__Directions for this task__. Repeat the material exactly, leaving no line out.
___ Material provided ___
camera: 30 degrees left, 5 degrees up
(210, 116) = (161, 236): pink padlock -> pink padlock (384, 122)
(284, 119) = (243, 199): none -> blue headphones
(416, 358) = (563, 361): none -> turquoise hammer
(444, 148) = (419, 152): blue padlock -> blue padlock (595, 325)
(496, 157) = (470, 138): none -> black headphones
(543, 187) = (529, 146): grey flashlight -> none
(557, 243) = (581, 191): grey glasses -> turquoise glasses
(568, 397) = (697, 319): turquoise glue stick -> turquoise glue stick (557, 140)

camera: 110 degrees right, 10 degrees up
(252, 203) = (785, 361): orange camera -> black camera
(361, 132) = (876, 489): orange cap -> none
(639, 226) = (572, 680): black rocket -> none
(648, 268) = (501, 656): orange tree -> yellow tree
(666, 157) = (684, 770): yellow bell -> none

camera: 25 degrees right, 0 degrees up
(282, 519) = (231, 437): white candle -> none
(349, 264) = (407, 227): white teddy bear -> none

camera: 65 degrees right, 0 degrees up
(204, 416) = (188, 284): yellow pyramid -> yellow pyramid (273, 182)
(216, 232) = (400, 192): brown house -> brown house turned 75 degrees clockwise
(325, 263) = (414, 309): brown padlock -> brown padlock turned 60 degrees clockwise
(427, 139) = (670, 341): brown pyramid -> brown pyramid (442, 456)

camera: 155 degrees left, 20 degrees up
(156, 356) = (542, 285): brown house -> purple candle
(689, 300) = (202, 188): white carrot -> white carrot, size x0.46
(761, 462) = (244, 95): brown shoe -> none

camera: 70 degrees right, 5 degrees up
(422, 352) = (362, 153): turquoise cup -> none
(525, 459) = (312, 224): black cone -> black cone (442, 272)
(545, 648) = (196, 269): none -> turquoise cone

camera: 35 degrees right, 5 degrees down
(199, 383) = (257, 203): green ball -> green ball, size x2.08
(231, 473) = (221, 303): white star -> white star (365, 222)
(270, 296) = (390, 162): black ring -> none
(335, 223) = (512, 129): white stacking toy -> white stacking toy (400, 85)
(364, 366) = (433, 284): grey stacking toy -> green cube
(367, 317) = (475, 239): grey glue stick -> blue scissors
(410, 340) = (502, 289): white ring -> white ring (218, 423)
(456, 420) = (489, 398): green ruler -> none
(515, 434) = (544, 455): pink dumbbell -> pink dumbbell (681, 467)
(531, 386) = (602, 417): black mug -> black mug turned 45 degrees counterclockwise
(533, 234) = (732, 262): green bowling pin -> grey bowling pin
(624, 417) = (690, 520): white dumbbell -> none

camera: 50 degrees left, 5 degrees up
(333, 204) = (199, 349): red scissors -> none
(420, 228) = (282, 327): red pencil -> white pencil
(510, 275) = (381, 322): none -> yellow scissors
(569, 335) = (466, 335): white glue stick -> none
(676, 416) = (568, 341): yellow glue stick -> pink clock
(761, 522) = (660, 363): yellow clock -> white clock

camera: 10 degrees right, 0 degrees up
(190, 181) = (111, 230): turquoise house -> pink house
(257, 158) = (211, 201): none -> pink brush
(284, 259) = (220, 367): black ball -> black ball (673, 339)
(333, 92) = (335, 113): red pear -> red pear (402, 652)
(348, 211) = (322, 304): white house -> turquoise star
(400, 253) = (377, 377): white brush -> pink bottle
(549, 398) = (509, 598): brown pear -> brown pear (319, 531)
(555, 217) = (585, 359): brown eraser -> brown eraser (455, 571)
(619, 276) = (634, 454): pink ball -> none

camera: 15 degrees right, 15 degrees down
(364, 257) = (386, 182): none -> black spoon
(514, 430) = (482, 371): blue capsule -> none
___
__Completed exercise__.
camera: 30 degrees left, 5 degrees up
(210, 116) = (161, 236): pink padlock -> pink padlock (384, 122)
(284, 119) = (243, 199): none -> blue headphones
(416, 358) = (563, 361): none -> turquoise hammer
(444, 148) = (419, 152): blue padlock -> blue padlock (595, 325)
(496, 157) = (470, 138): none -> black headphones
(543, 187) = (529, 146): grey flashlight -> none
(557, 243) = (581, 191): grey glasses -> turquoise glasses
(568, 397) = (697, 319): turquoise glue stick -> turquoise glue stick (557, 140)

camera: 110 degrees right, 10 degrees up
(252, 203) = (785, 361): orange camera -> black camera
(361, 132) = (876, 489): orange cap -> none
(639, 226) = (572, 680): black rocket -> none
(648, 268) = (501, 656): orange tree -> yellow tree
(666, 157) = (684, 770): yellow bell -> none

camera: 25 degrees right, 0 degrees up
(282, 519) = (231, 437): white candle -> none
(349, 264) = (407, 227): white teddy bear -> none

camera: 65 degrees right, 0 degrees up
(204, 416) = (188, 284): yellow pyramid -> yellow pyramid (273, 182)
(216, 232) = (400, 192): brown house -> brown house turned 75 degrees clockwise
(325, 263) = (414, 309): brown padlock -> brown padlock turned 60 degrees clockwise
(427, 139) = (670, 341): brown pyramid -> brown pyramid (442, 456)

camera: 155 degrees left, 20 degrees up
(156, 356) = (542, 285): brown house -> purple candle
(689, 300) = (202, 188): white carrot -> white carrot, size x0.46
(761, 462) = (244, 95): brown shoe -> none

camera: 70 degrees right, 5 degrees up
(422, 352) = (362, 153): turquoise cup -> none
(525, 459) = (312, 224): black cone -> black cone (442, 272)
(545, 648) = (196, 269): none -> turquoise cone

camera: 35 degrees right, 5 degrees down
(199, 383) = (257, 203): green ball -> green ball, size x2.08
(231, 473) = (221, 303): white star -> white star (365, 222)
(270, 296) = (390, 162): black ring -> none
(335, 223) = (512, 129): white stacking toy -> white stacking toy (400, 85)
(364, 366) = (433, 284): grey stacking toy -> green cube
(367, 317) = (475, 239): grey glue stick -> blue scissors
(410, 340) = (502, 289): white ring -> white ring (218, 423)
(456, 420) = (489, 398): green ruler -> none
(515, 434) = (544, 455): pink dumbbell -> pink dumbbell (681, 467)
(531, 386) = (602, 417): black mug -> black mug turned 45 degrees counterclockwise
(533, 234) = (732, 262): green bowling pin -> grey bowling pin
(624, 417) = (690, 520): white dumbbell -> none

camera: 50 degrees left, 5 degrees up
(333, 204) = (199, 349): red scissors -> none
(420, 228) = (282, 327): red pencil -> white pencil
(510, 275) = (381, 322): none -> yellow scissors
(569, 335) = (466, 335): white glue stick -> none
(676, 416) = (568, 341): yellow glue stick -> pink clock
(761, 522) = (660, 363): yellow clock -> white clock

camera: 10 degrees right, 0 degrees up
(190, 181) = (111, 230): turquoise house -> pink house
(257, 158) = (211, 201): none -> pink brush
(284, 259) = (220, 367): black ball -> black ball (673, 339)
(333, 92) = (335, 113): red pear -> red pear (402, 652)
(348, 211) = (322, 304): white house -> turquoise star
(400, 253) = (377, 377): white brush -> pink bottle
(549, 398) = (509, 598): brown pear -> brown pear (319, 531)
(555, 217) = (585, 359): brown eraser -> brown eraser (455, 571)
(619, 276) = (634, 454): pink ball -> none

camera: 15 degrees right, 15 degrees down
(364, 257) = (386, 182): none -> black spoon
(514, 430) = (482, 371): blue capsule -> none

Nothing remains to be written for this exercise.